**DATA PROVIDED:**
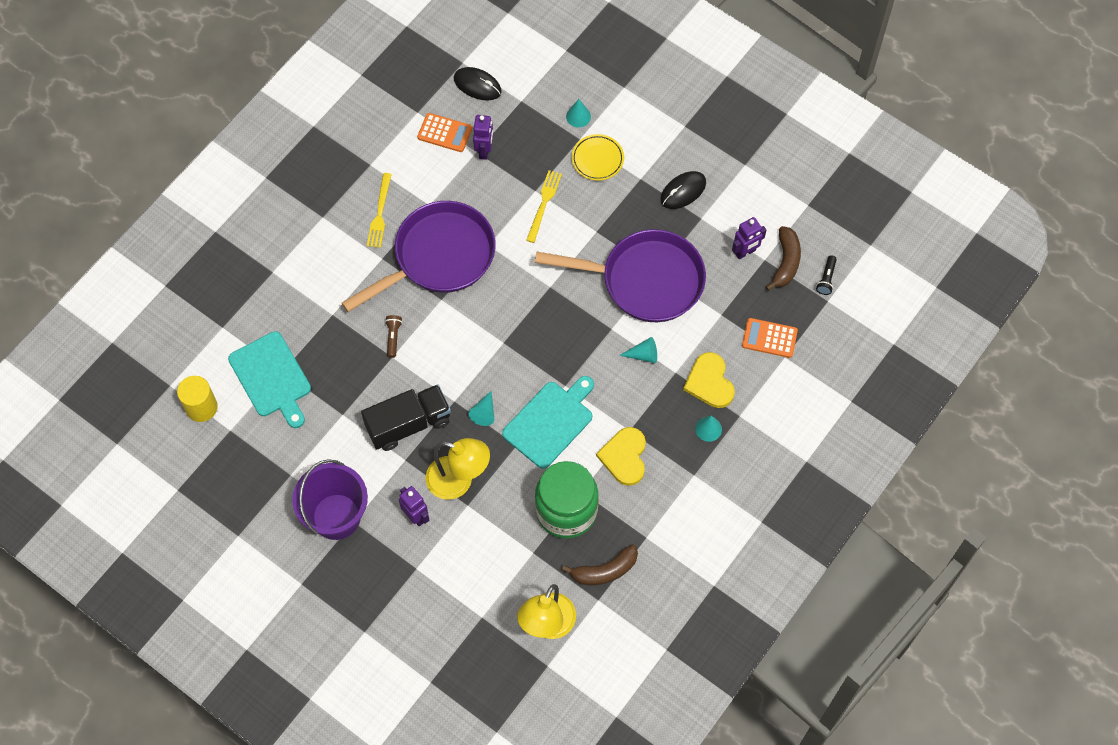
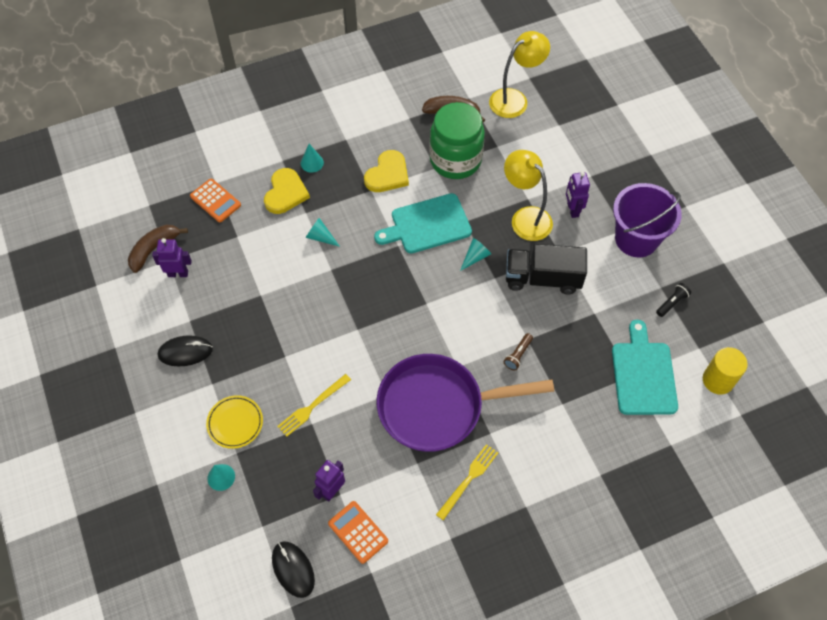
camera: 150 degrees left, 5 degrees down
(645, 280) = (275, 293): purple pan -> none
(826, 279) = (135, 221): black flashlight -> black flashlight (672, 303)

**WORK REQUIRED:** Leaving each image aside, repeat the listing above exactly.

**RESULT FOR THIS TASK:**
camera: 150 degrees left, 5 degrees down
(645, 280) = (275, 293): purple pan -> none
(826, 279) = (135, 221): black flashlight -> black flashlight (672, 303)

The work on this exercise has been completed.